> Exercise goal
Every line of the records that holds the word "none" should be copied.

> Provided data
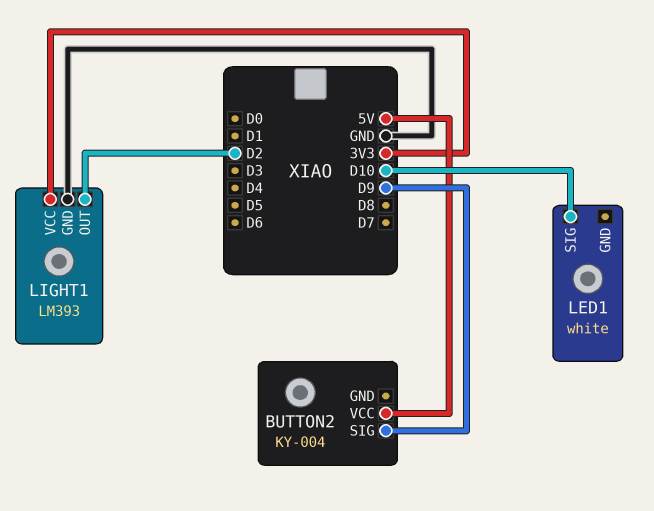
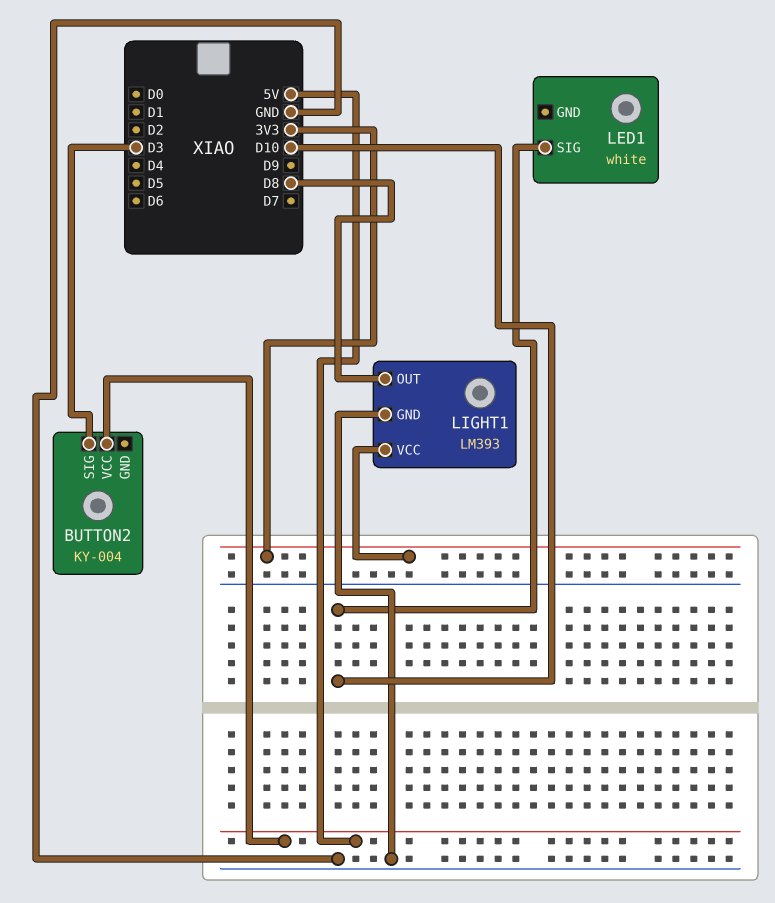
BUTTON2 pin SIG: D9 -> D3
LIGHT1 pin OUT: D2 -> D8

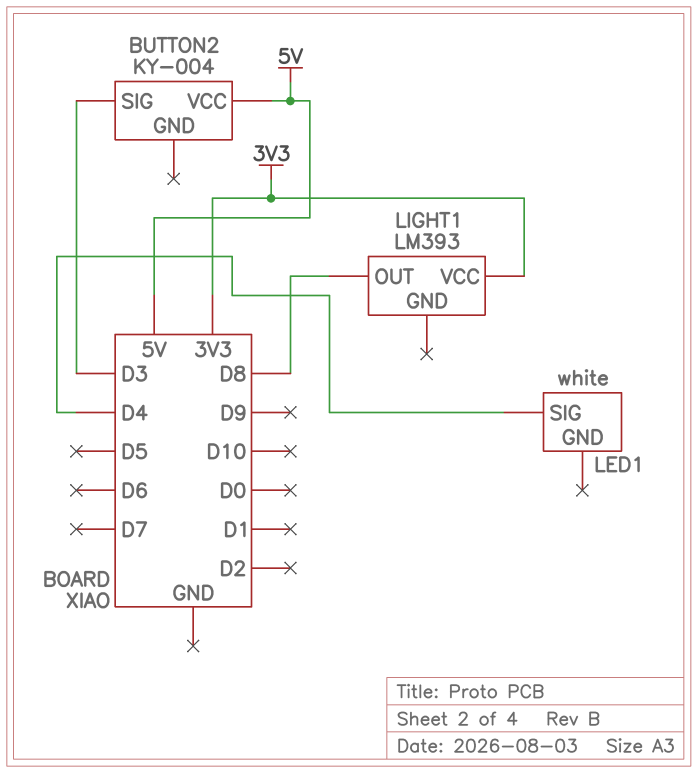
LED1 pin SIG: D10 -> D4
LIGHT1 pin GND: GND -> none

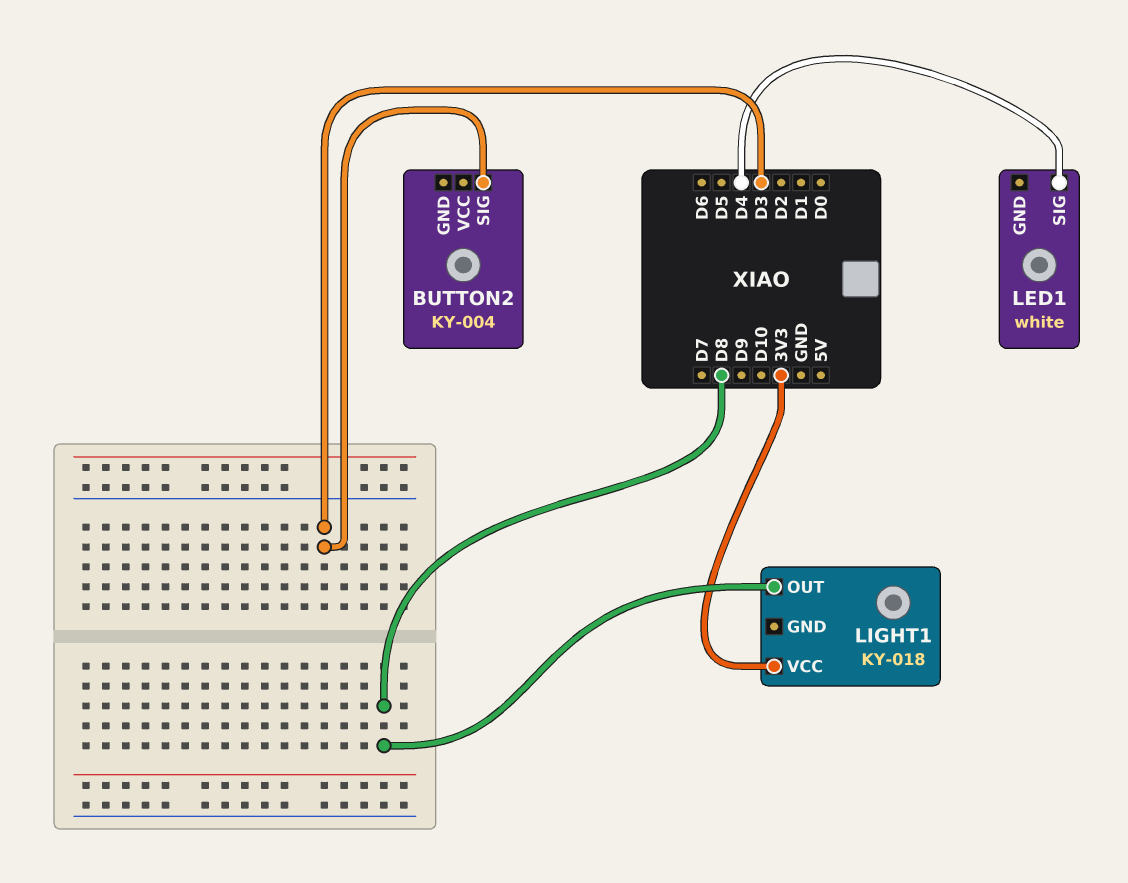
BUTTON2 pin VCC: 5V -> none
LIGHT1: LM393 -> KY-018

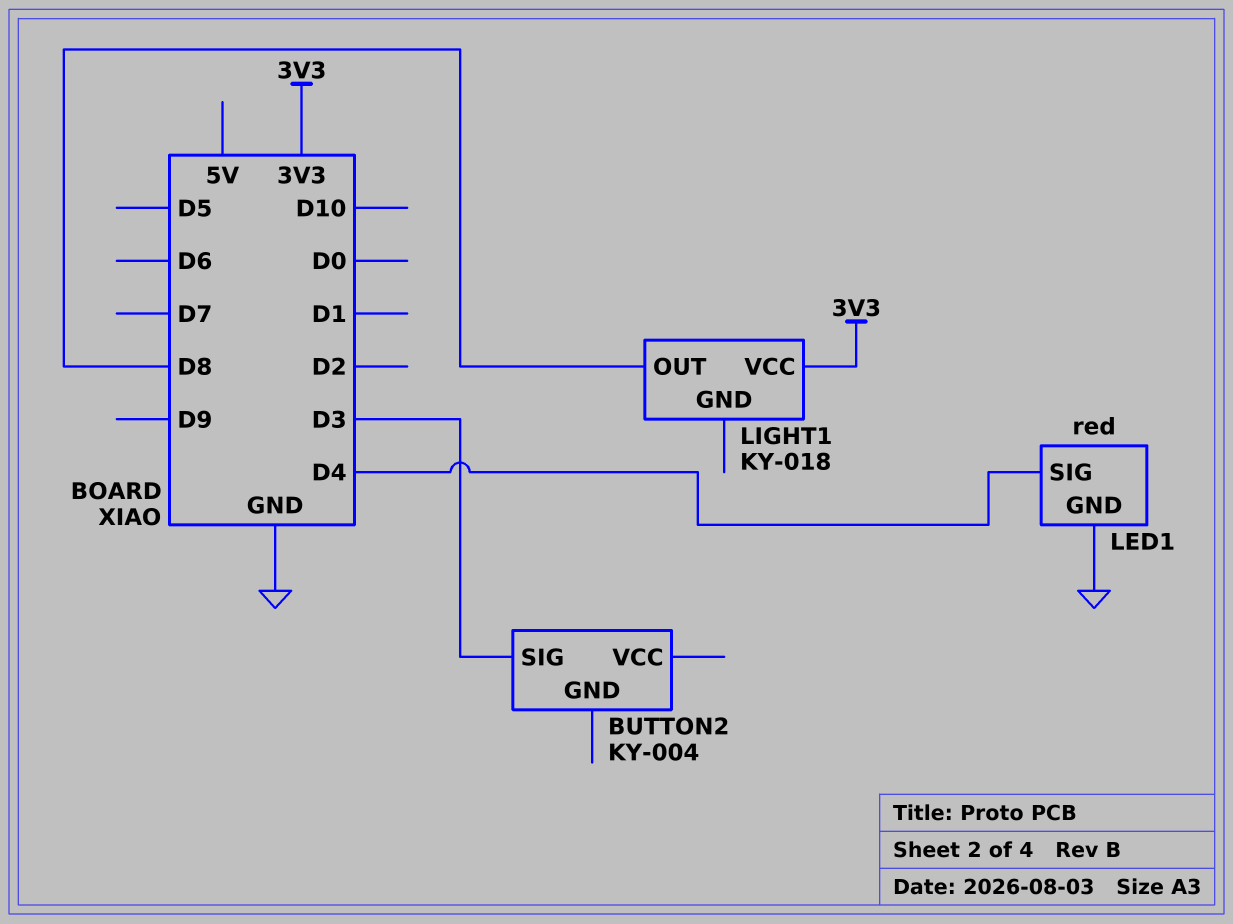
LED1: white -> red
LED1 pin GND: none -> GND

> Solution for this exercise
LIGHT1 pin GND: GND -> none
BUTTON2 pin VCC: 5V -> none
LED1 pin GND: none -> GND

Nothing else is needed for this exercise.